How to complete this task: Write out exactly the line containing "TOF pin XSHUT: A4 -> 13" along with each line that follows it in the records below, and no others.

Version comparison data
Start of Block

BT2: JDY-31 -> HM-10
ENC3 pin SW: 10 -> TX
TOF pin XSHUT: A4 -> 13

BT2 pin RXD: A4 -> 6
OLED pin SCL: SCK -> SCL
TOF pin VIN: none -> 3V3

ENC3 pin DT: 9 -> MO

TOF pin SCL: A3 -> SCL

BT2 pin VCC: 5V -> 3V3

End of Block

Solution to this task:
TOF pin XSHUT: A4 -> 13

BT2 pin RXD: A4 -> 6
OLED pin SCL: SCK -> SCL
TOF pin VIN: none -> 3V3

ENC3 pin DT: 9 -> MO

TOF pin SCL: A3 -> SCL

BT2 pin VCC: 5V -> 3V3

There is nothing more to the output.